Raw data ::
________________

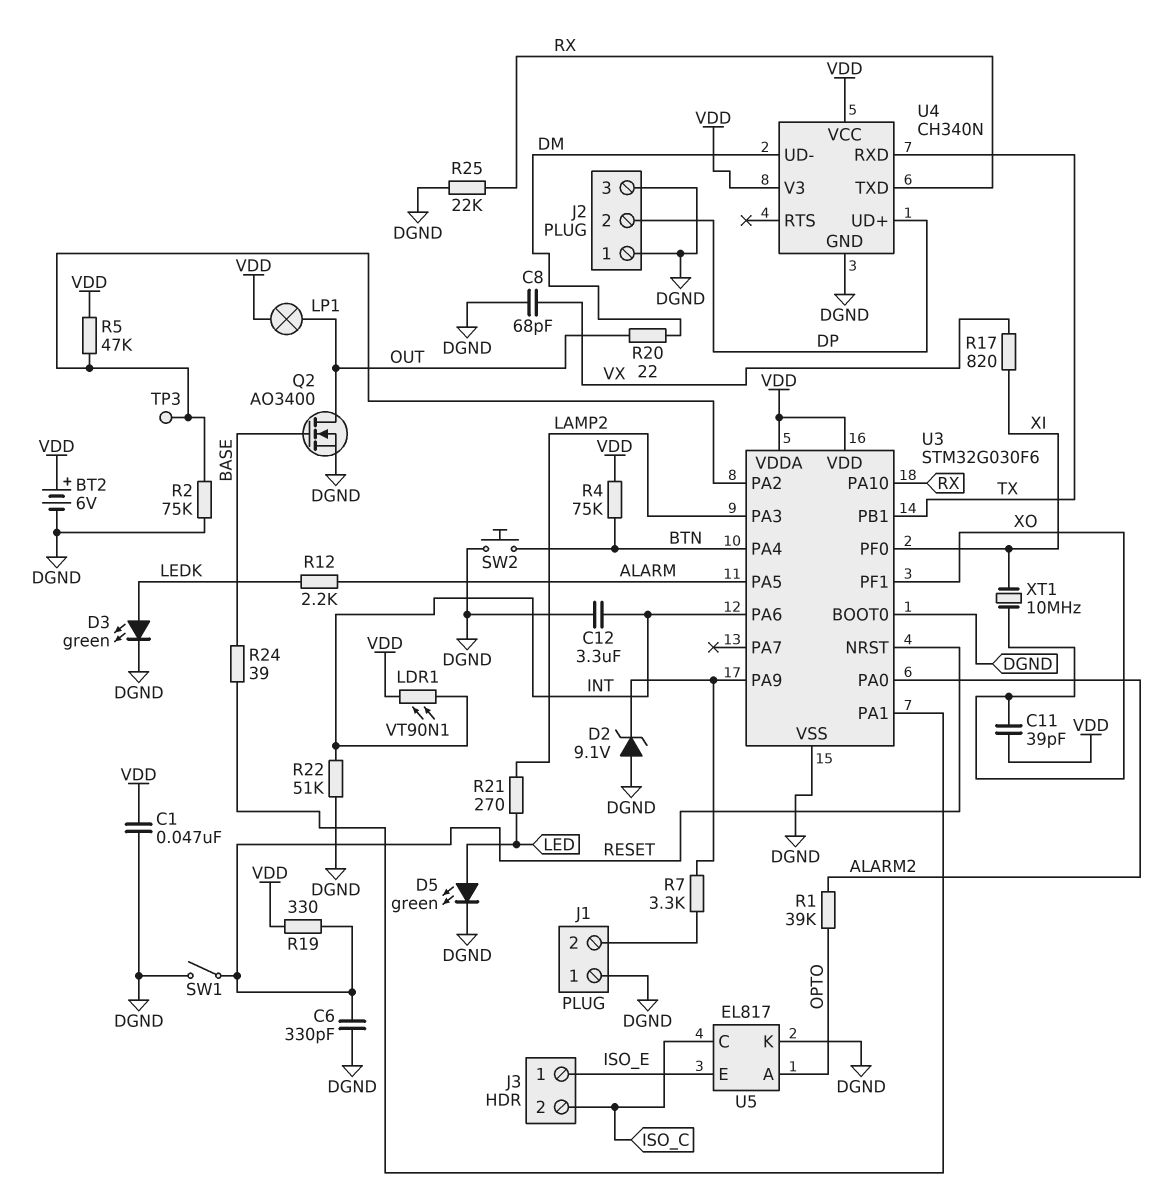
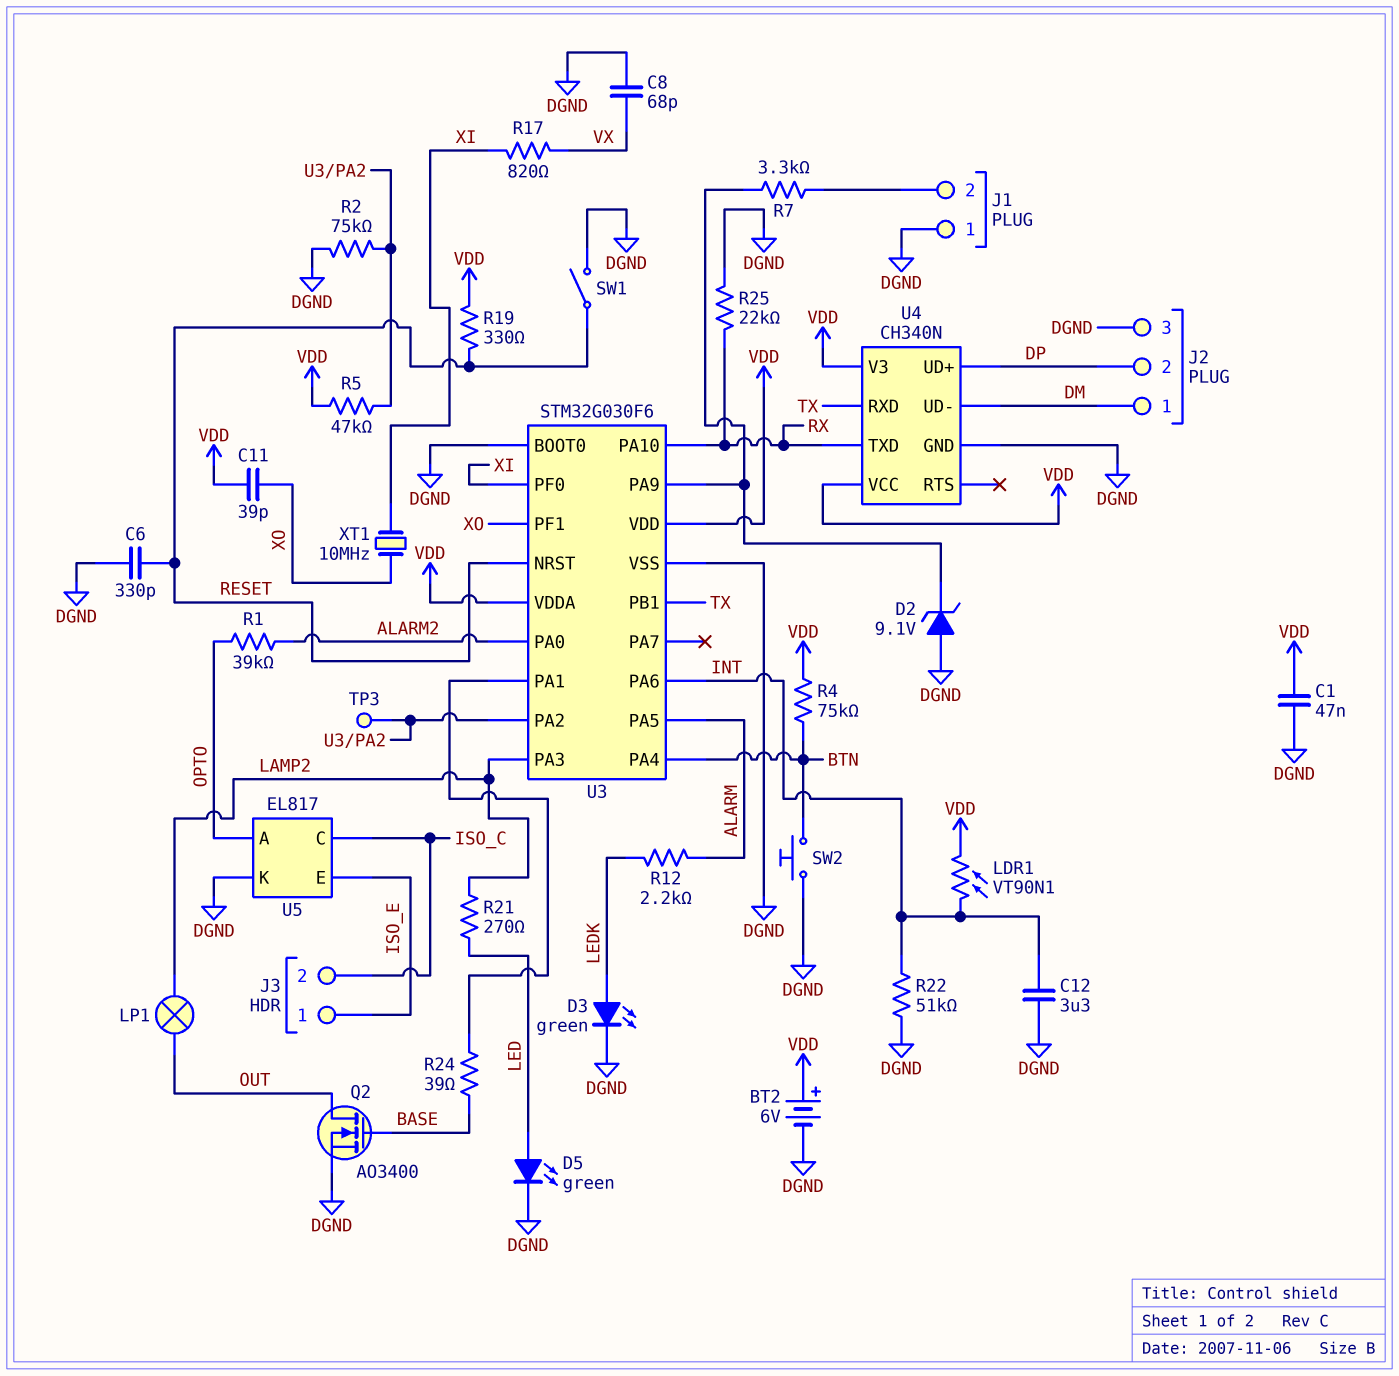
J2 pin 1: DGND -> DM
LP1: lamp (OUT, VDD) -> lamp (LAMP2, OUT)
R20: 22 (DM, OUT) -> none

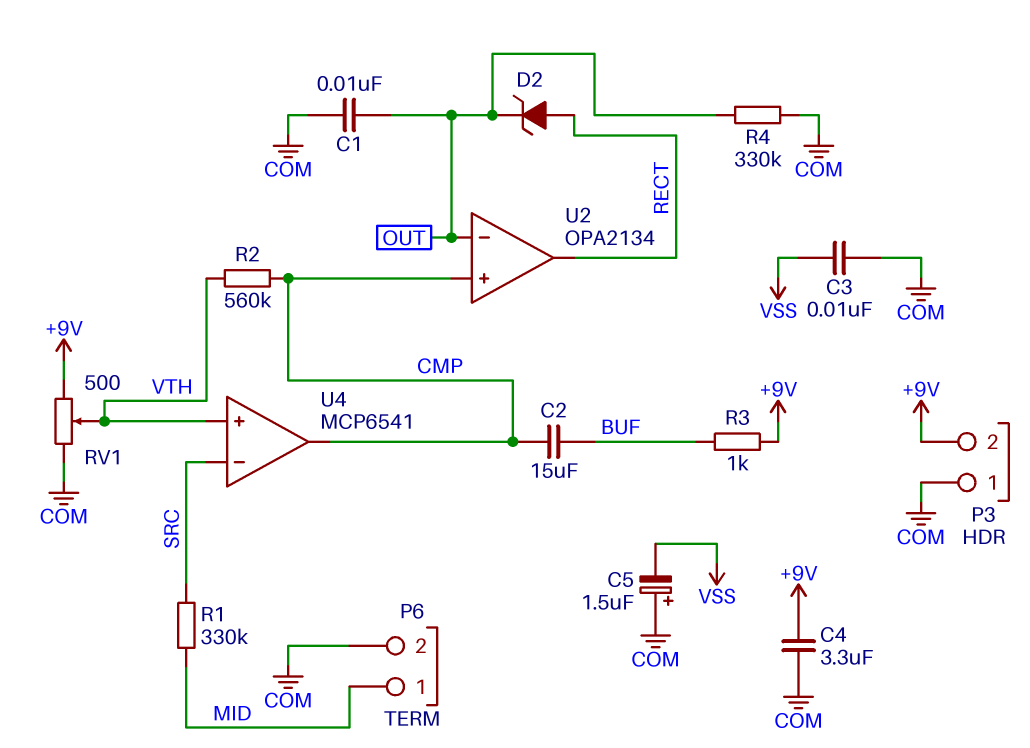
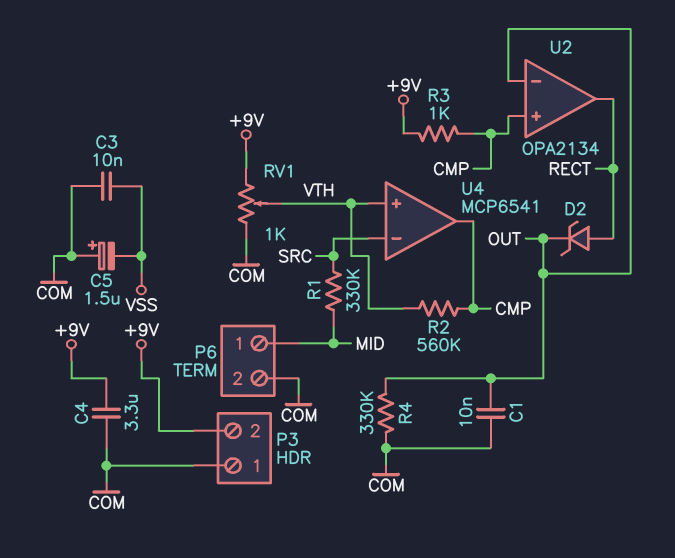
C2: 15uF (BUF, CMP) -> none
R3: 1k (+9V, BUF) -> 1k (+9V, CMP)
RV1: 500 (+9V, COM, wiper VTH) -> 1k (+9V, COM, wiper VTH)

________________

Exercise description :: Look for the line that contains "C2: 15uF (BUF, CMP) -> none" in the listing above. Set down that line and each line after it, ending with the last one.

Reply ::
C2: 15uF (BUF, CMP) -> none
R3: 1k (+9V, BUF) -> 1k (+9V, CMP)
RV1: 500 (+9V, COM, wiper VTH) -> 1k (+9V, COM, wiper VTH)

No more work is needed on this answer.